- Work task: Every picture stays out; everything else in the listing below is to be returned exactly.

- Data section:
[Start of section]

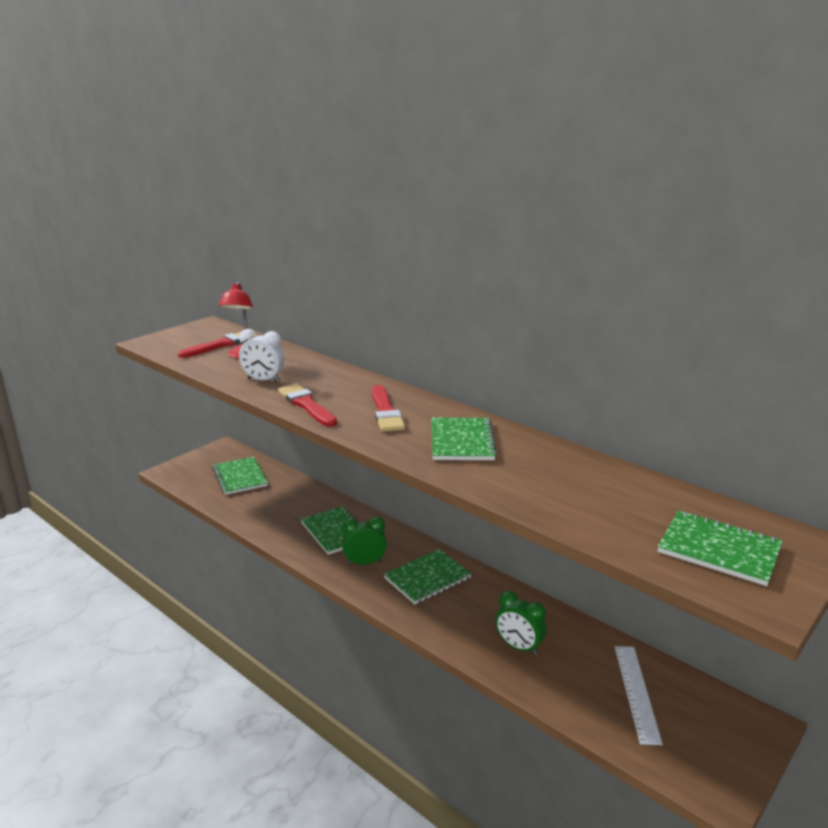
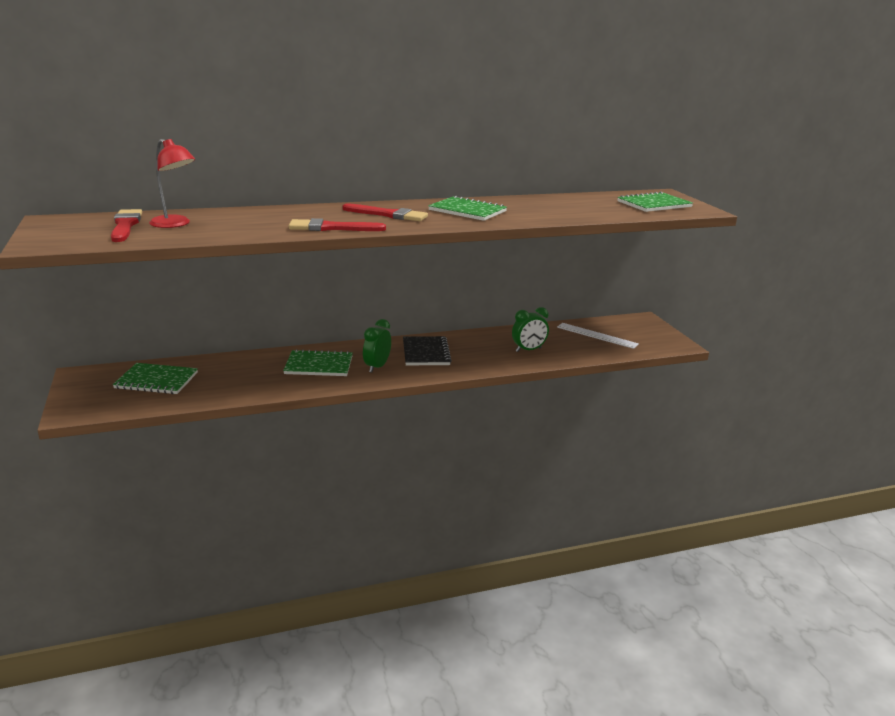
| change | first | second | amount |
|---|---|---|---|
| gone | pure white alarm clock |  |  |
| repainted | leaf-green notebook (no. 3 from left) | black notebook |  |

[End of section]

- Expected answer:
| change | first | second | amount |
|---|---|---|---|
| gone | pure white alarm clock |  |  |
| repainted | leaf-green notebook (no. 3 from left) | black notebook |  |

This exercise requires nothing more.